══ SUPPLIED ENTRIES
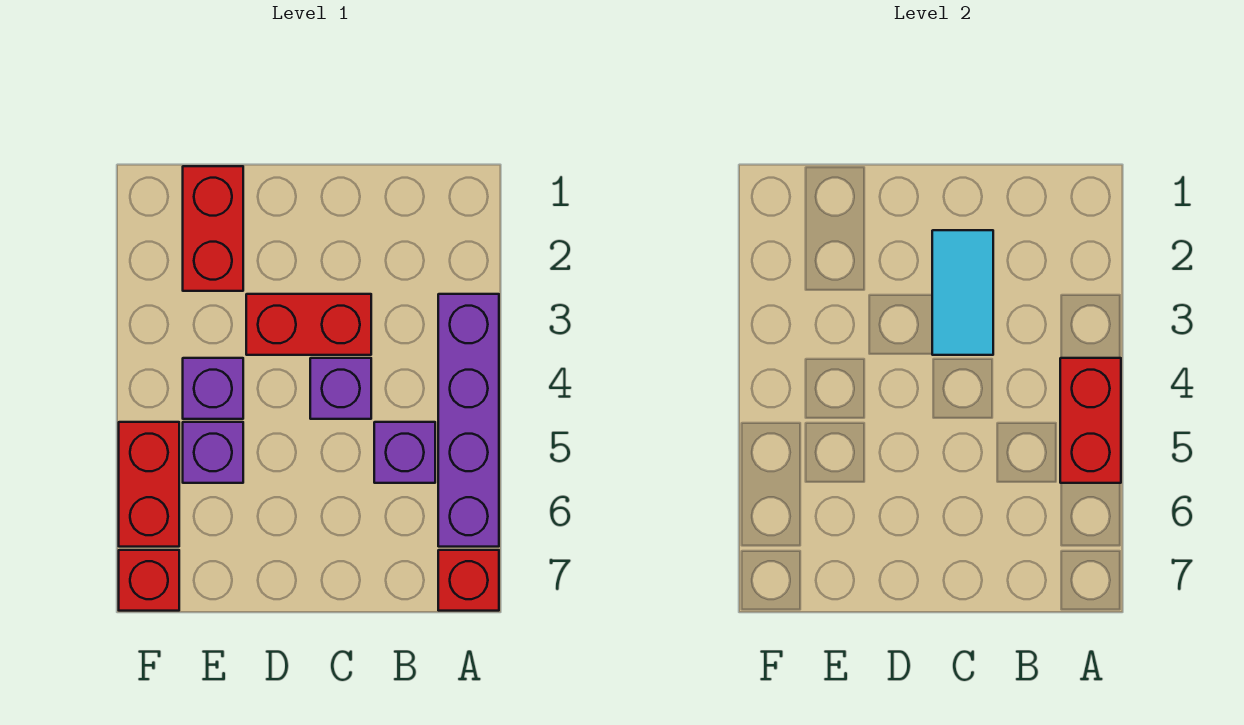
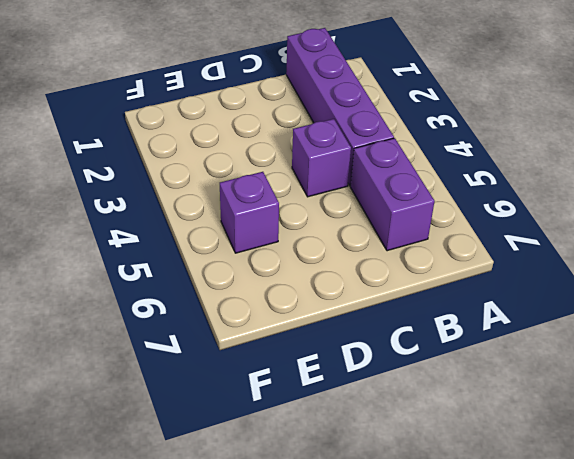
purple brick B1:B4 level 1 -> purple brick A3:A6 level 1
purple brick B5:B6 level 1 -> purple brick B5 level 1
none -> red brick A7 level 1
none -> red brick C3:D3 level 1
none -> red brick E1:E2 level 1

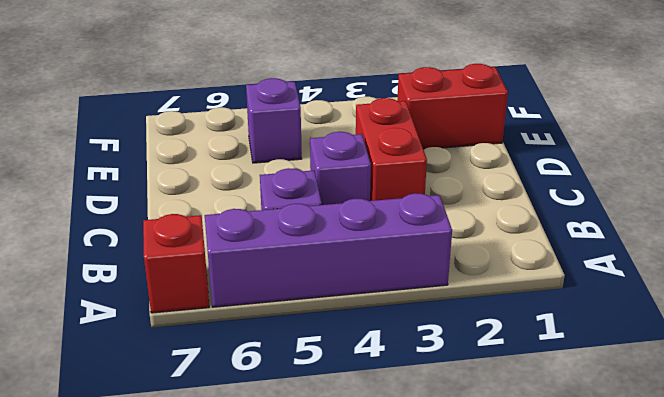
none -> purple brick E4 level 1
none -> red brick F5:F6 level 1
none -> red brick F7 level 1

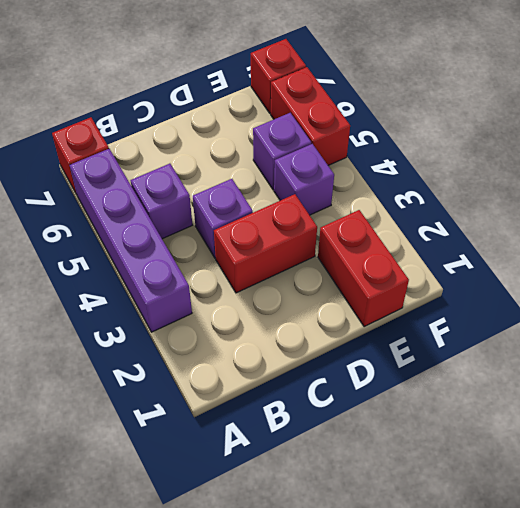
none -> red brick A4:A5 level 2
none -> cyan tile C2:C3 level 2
════
#### TRY IT:
The answer must be every line from the records above that contains the word "none", copied out.

#### RESULT FOR THIS EXERCISE:
none -> red brick A7 level 1
none -> red brick C3:D3 level 1
none -> red brick E1:E2 level 1
none -> purple brick E4 level 1
none -> red brick F5:F6 level 1
none -> red brick F7 level 1
none -> red brick A4:A5 level 2
none -> cyan tile C2:C3 level 2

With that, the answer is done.